Exercise input –
>>
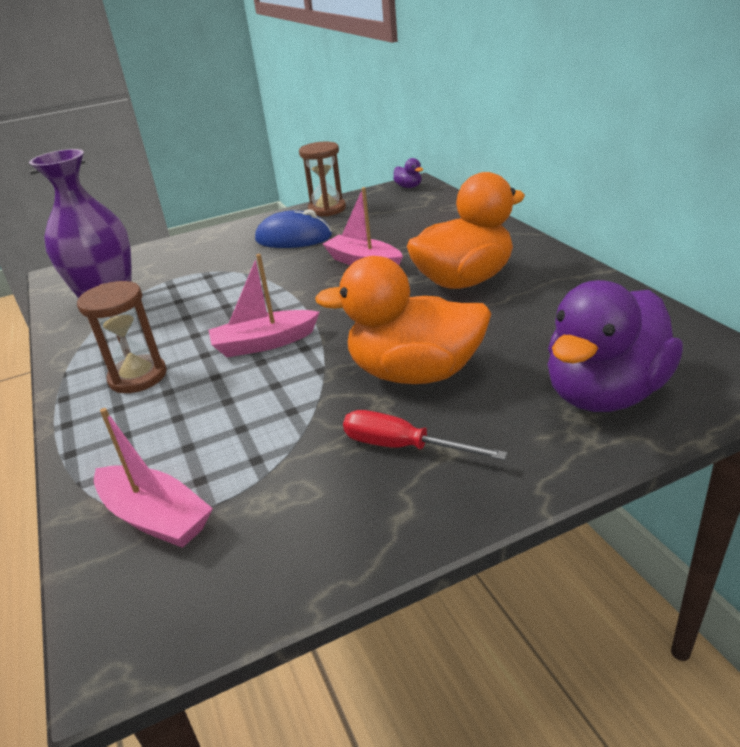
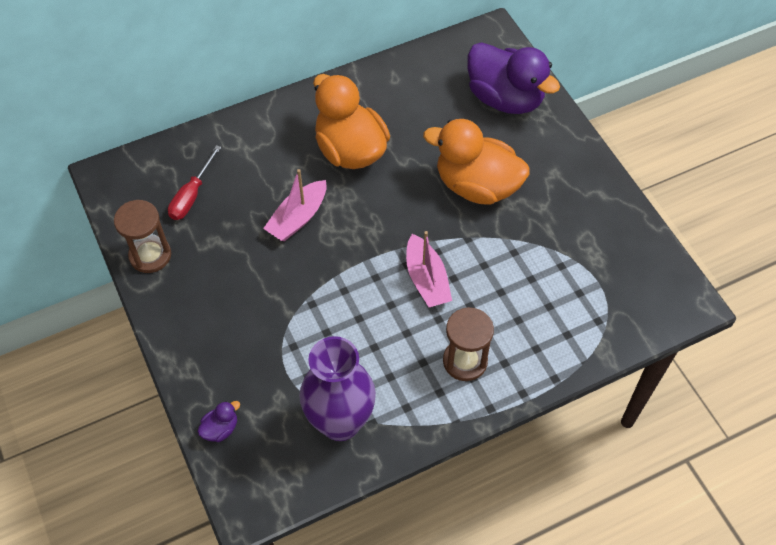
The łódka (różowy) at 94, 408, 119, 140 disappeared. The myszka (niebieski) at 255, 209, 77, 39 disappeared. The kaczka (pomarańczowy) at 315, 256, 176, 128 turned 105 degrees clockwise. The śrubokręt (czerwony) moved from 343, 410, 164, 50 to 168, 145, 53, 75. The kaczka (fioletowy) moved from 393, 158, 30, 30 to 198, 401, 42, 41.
<<
>>
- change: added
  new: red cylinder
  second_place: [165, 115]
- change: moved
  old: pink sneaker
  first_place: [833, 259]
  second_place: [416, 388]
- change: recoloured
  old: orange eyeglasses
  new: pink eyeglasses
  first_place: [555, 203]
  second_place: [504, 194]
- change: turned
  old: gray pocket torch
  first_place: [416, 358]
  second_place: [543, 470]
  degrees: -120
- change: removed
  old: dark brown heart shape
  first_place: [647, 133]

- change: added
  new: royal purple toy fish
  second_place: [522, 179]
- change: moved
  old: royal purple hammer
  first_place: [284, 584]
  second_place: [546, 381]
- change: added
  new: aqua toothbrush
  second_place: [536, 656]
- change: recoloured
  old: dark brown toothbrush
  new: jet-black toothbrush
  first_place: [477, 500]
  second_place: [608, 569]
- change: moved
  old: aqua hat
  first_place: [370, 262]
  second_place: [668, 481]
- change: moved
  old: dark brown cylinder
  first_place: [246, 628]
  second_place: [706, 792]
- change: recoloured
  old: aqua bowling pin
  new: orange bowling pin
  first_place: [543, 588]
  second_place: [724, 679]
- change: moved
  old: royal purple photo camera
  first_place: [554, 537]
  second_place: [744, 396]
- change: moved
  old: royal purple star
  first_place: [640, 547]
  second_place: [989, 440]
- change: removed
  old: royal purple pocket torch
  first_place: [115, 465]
<<
Your assignment – From the entries above, work out how many lines include "pink"; the number is the only answer wanted.

Finished exercise – 2